### Object change descriptions

##########

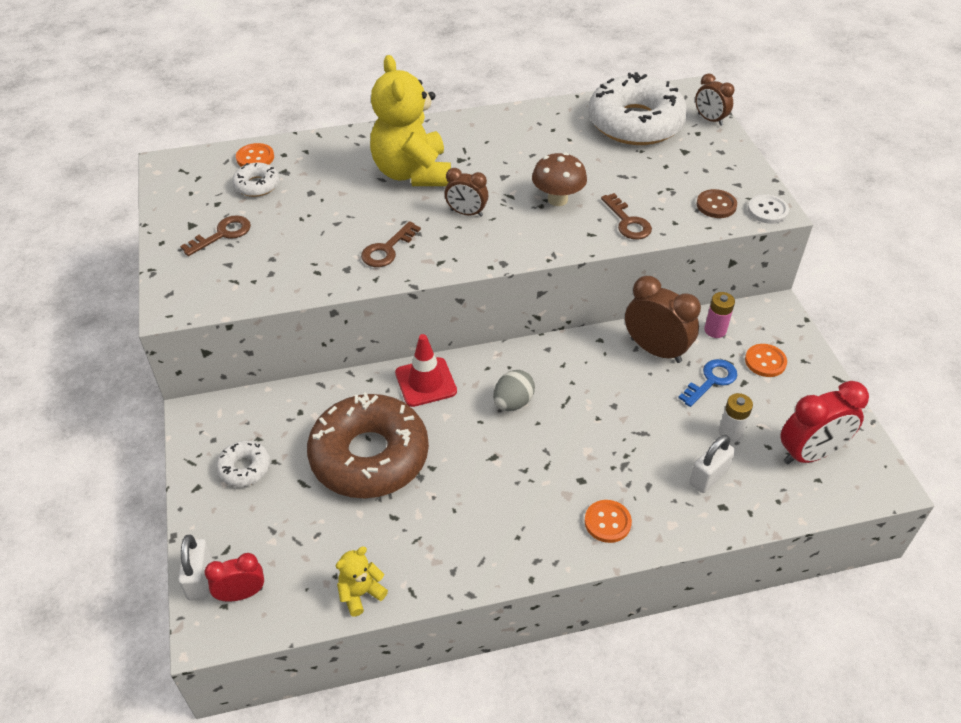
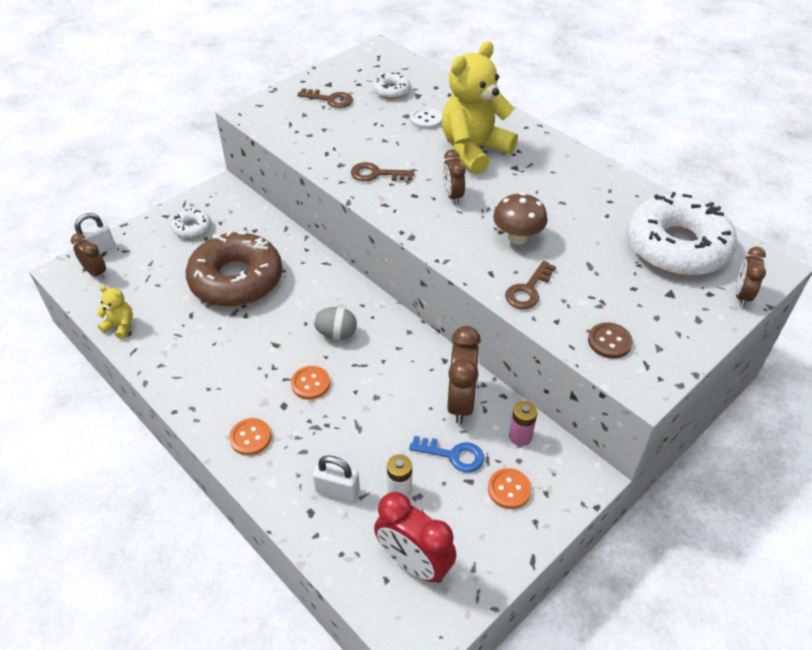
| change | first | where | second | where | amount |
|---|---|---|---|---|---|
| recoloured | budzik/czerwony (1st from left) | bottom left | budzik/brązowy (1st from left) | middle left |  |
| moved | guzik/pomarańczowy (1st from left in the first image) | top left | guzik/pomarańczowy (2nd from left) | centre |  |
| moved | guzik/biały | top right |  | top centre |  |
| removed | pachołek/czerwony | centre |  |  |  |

##########

Whenever a line above includes "left", copy it in full.

| recoloured | budzik/czerwony (1st from left) | bottom left | budzik/brązowy (1st from left) | middle left |  |
| moved | guzik/pomarańczowy (1st from left in the first image) | top left | guzik/pomarańczowy (2nd from left) | centre |  |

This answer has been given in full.